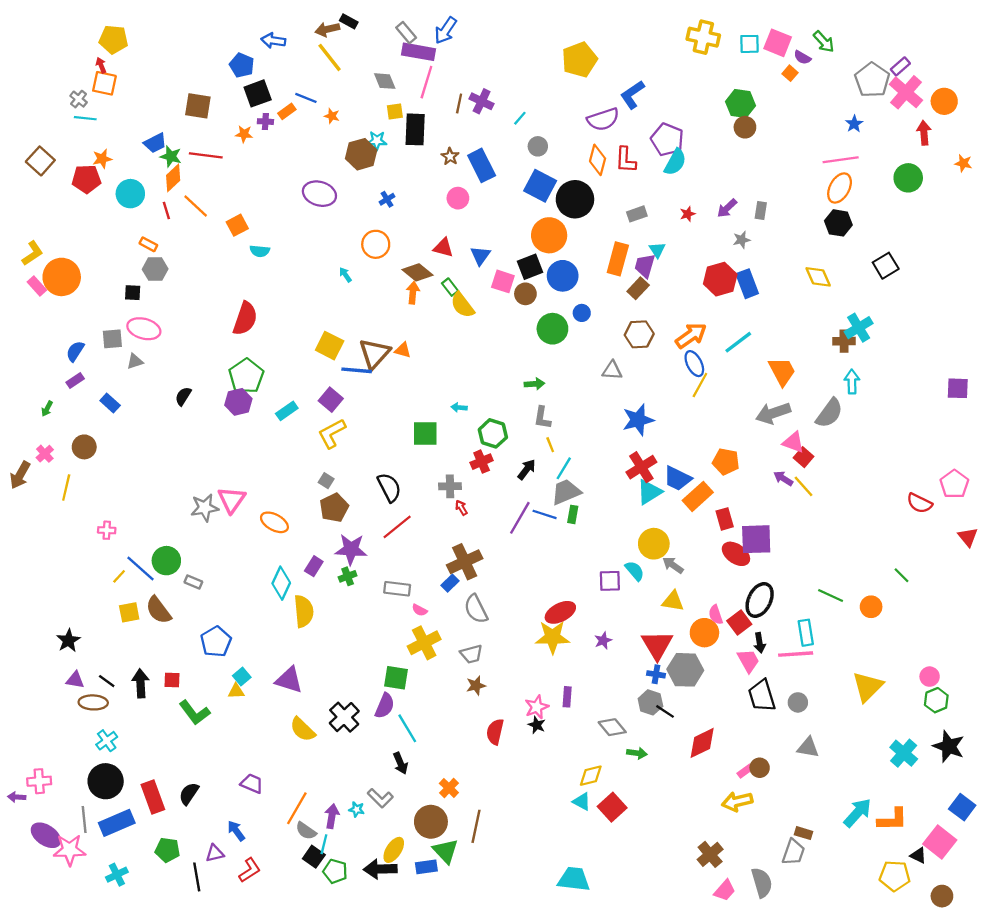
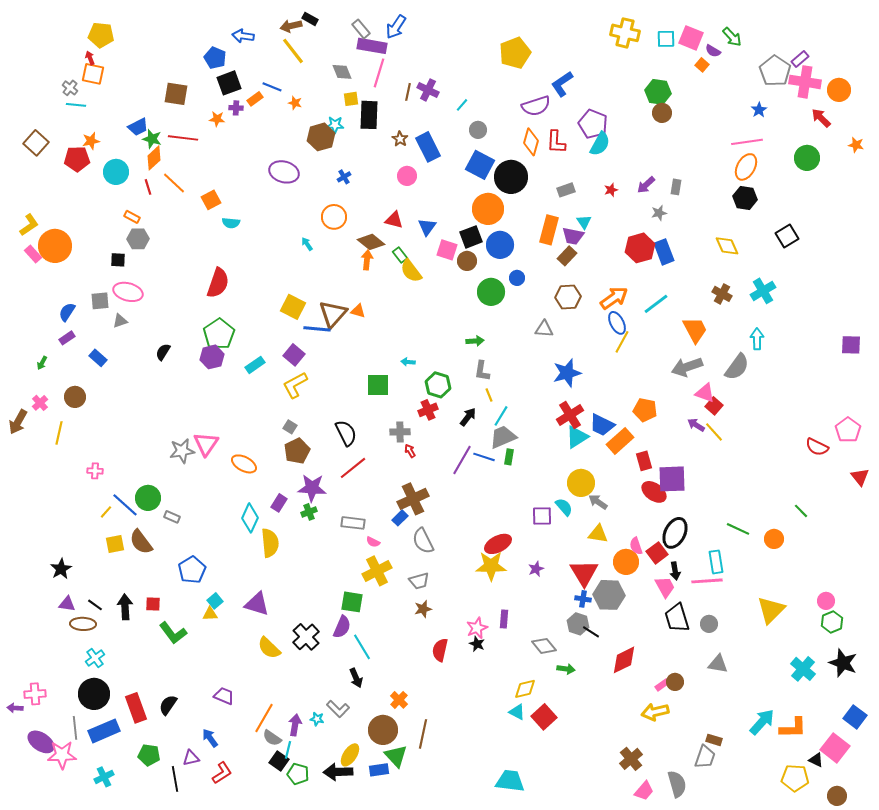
pink cross: (906, 92) -> (805, 82), turned -32
red arrow: (924, 133) -> (821, 118), turned -40
purple trapezoid: (645, 266) -> (573, 236), turned -95
brown cross: (844, 341) -> (722, 294), moved, turned 30

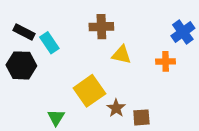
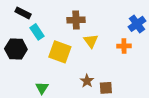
black rectangle: (24, 32) -> (23, 13), moved
yellow triangle: (121, 55) -> (91, 41), turned 42
yellow square: (89, 91) -> (60, 52), moved, turned -35

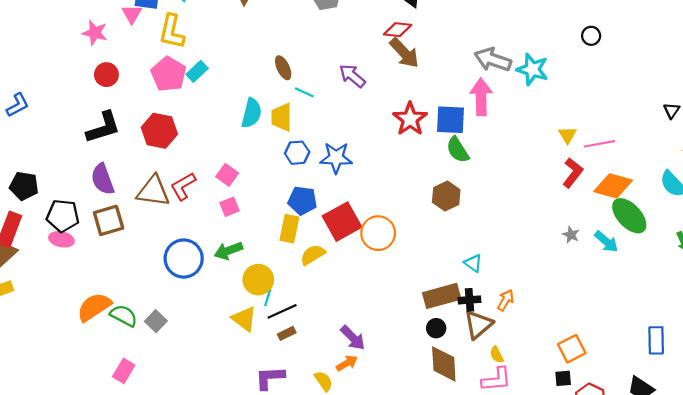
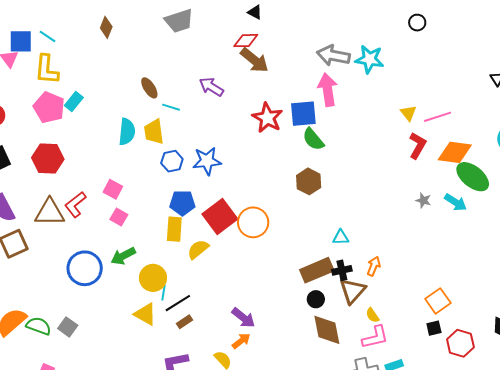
pink square: (230, 207) -> (119, 217), turned -30
cyan triangle: (473, 263) -> (341, 237), turned -30

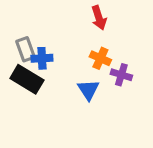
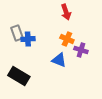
black rectangle: (27, 79) -> (19, 76), moved
blue triangle: (88, 90) -> (59, 60), turned -35

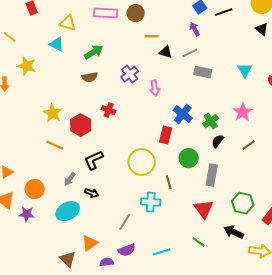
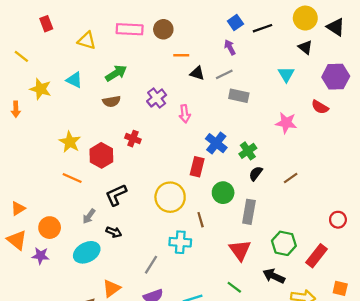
cyan triangle: (57, 44) -> (74, 80), moved
cyan triangle: (245, 70) -> (286, 74), moved
pink star: (243, 112) -> (286, 123), moved, turned -30

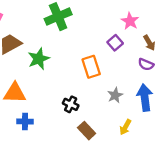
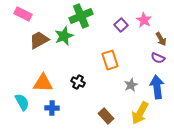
purple square: (115, 43) -> (121, 25), moved
green star: (39, 59) -> (64, 36), moved
black cross: (71, 104) -> (78, 82), moved
yellow arrow: (125, 127) -> (140, 113), size x1.6

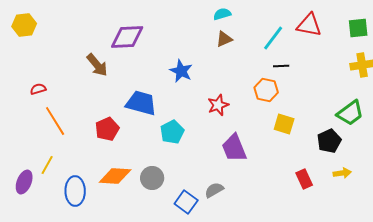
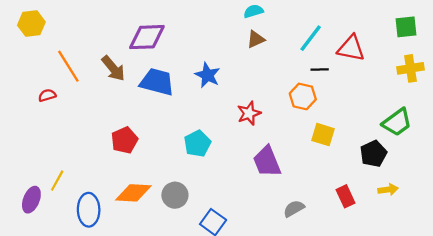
red triangle: (309, 25) -> (351, 48), moved
blue trapezoid: (141, 103) -> (157, 82), moved
orange line: (55, 121) -> (68, 66), moved
gray semicircle: (214, 190) -> (294, 209), moved

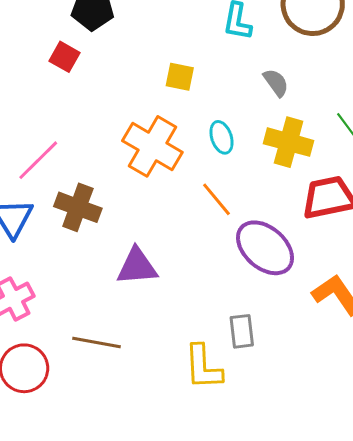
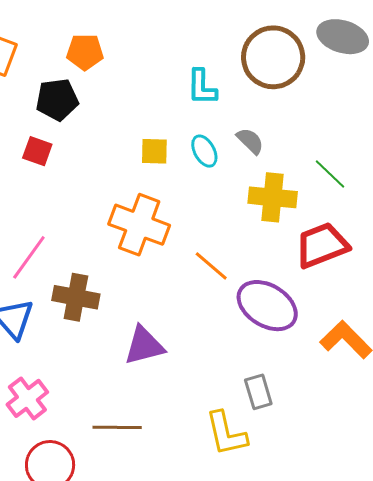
cyan ellipse: (221, 137) -> (204, 151), moved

**About this task**
The answer consists solely of the lines from the one holding "black cross: (71, 104) -> (78, 82), moved" through the final line of the records, both ends included, each duplicated exactly. Leave images out.

**Exercise answer**
black cross: (71, 104) -> (78, 82), moved
yellow arrow: (125, 127) -> (140, 113), size x1.6

red triangle: (309, 25) -> (351, 48), moved
blue trapezoid: (141, 103) -> (157, 82), moved
orange line: (55, 121) -> (68, 66), moved
gray semicircle: (214, 190) -> (294, 209), moved

cyan ellipse: (221, 137) -> (204, 151), moved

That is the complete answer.